== Segment start ==

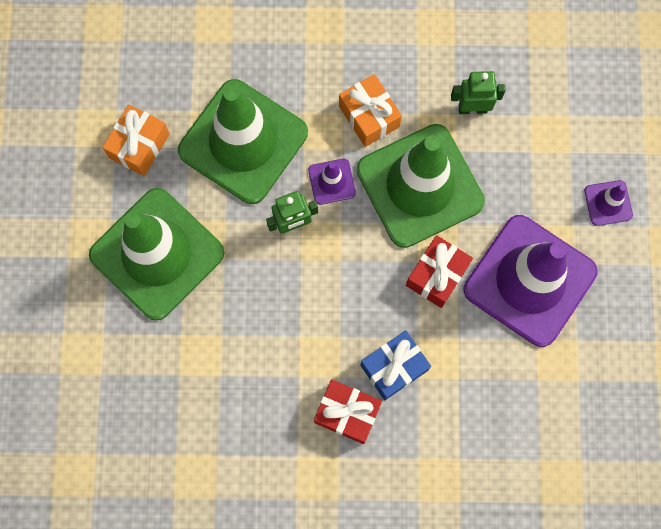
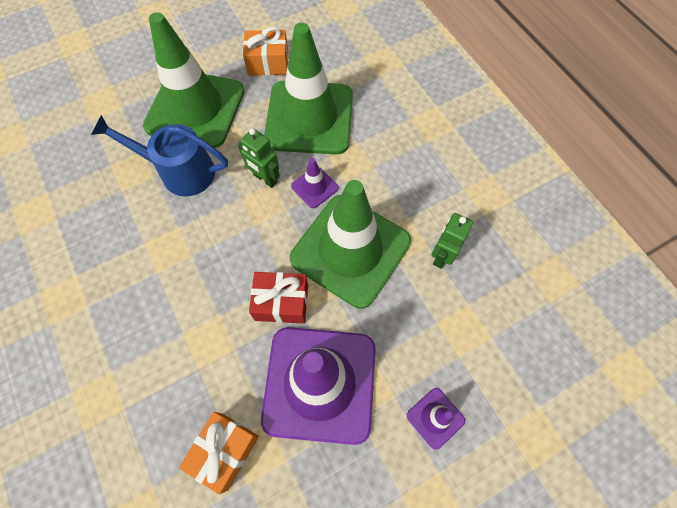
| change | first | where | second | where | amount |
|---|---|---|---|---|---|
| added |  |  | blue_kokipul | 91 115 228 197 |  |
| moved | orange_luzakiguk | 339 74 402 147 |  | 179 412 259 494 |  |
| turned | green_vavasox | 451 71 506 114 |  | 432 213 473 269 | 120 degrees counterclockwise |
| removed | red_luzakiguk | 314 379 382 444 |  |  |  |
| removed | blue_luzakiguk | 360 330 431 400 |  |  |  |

== Segment end ==

• TASK PROMPT:
Within the listing above, count each line that holds the word "removed"; the answer is that number alone.

• FINISHED TASK:
2